### DATA FOR PROCESSING ###

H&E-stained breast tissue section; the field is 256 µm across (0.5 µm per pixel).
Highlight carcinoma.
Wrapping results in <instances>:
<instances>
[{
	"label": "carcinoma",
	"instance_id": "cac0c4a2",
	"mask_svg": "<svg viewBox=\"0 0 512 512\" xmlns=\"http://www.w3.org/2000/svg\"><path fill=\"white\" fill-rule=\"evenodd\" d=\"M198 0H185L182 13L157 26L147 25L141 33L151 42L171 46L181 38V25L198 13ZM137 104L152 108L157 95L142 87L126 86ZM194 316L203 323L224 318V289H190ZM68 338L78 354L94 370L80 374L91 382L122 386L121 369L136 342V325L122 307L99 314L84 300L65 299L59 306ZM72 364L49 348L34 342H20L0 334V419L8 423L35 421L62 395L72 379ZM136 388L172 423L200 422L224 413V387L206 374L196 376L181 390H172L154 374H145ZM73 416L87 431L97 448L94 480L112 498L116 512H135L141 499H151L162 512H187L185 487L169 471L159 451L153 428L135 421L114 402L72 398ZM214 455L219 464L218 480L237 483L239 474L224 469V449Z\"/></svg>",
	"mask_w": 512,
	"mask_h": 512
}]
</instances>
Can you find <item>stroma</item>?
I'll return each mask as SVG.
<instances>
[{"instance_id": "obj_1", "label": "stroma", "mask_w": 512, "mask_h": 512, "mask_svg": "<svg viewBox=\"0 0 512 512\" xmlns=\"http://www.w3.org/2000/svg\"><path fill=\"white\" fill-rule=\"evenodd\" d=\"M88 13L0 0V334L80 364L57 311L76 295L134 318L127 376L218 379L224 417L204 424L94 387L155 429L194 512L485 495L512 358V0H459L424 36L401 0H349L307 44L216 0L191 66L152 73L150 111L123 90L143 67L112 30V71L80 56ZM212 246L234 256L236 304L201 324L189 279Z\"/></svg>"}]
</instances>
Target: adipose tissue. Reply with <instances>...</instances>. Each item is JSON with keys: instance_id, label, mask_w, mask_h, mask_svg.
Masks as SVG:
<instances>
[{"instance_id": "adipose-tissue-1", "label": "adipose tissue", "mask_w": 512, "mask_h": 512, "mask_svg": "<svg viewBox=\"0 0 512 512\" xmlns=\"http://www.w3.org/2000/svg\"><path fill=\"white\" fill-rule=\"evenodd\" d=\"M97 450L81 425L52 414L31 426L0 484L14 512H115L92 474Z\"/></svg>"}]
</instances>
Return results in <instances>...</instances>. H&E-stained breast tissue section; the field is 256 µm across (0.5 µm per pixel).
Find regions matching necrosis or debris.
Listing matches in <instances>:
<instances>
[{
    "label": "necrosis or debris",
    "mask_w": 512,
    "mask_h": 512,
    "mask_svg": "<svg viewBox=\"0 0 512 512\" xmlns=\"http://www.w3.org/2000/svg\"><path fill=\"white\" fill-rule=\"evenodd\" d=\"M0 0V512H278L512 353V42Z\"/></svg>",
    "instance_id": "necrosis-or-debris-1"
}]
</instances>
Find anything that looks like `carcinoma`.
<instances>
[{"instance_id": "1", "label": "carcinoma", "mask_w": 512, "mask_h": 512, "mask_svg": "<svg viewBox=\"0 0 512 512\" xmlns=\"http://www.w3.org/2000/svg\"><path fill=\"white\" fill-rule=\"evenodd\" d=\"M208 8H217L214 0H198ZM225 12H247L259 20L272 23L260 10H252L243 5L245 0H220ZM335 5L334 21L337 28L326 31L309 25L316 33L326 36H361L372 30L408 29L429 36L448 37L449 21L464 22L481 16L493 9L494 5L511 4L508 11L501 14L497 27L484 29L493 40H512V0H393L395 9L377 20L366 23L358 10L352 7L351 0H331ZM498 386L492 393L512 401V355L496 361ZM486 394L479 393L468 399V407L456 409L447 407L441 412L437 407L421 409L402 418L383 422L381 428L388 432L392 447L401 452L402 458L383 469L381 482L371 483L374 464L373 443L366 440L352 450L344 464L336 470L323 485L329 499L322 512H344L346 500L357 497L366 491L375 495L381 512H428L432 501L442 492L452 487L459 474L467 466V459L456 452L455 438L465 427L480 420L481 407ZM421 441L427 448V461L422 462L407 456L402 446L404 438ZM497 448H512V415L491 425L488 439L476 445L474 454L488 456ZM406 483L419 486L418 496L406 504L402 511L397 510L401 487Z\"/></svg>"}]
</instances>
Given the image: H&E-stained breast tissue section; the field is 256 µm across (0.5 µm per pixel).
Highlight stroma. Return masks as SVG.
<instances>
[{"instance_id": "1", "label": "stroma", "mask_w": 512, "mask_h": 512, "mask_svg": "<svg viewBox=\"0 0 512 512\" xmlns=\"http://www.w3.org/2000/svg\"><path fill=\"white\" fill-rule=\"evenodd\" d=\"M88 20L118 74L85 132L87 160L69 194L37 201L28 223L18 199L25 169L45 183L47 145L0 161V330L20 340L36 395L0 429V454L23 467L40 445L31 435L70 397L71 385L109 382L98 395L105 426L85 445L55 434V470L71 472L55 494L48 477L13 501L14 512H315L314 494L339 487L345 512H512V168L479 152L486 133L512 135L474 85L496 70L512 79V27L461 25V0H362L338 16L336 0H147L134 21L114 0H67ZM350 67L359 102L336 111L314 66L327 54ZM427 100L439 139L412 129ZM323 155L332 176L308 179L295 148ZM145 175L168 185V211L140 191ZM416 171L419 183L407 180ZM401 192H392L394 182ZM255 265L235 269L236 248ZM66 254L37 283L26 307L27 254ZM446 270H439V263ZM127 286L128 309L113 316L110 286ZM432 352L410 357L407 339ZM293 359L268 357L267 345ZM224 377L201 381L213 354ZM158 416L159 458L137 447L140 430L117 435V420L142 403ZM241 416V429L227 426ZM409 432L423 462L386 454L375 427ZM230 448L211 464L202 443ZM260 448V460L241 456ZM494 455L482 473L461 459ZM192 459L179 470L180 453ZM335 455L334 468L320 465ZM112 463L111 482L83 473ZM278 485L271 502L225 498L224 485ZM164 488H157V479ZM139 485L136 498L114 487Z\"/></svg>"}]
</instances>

###

▶ **THE EXERCISE**:
Where a line above contains the string "item", copy that line.

▶ **FINAL ANSWER**:
Can you find <item>stroma</item>?
Target: adipose tissue. Reply with <instances>...</instances>. Each item is JSON with keys: instance_id, label, mask_w, mask_h, mask_svg.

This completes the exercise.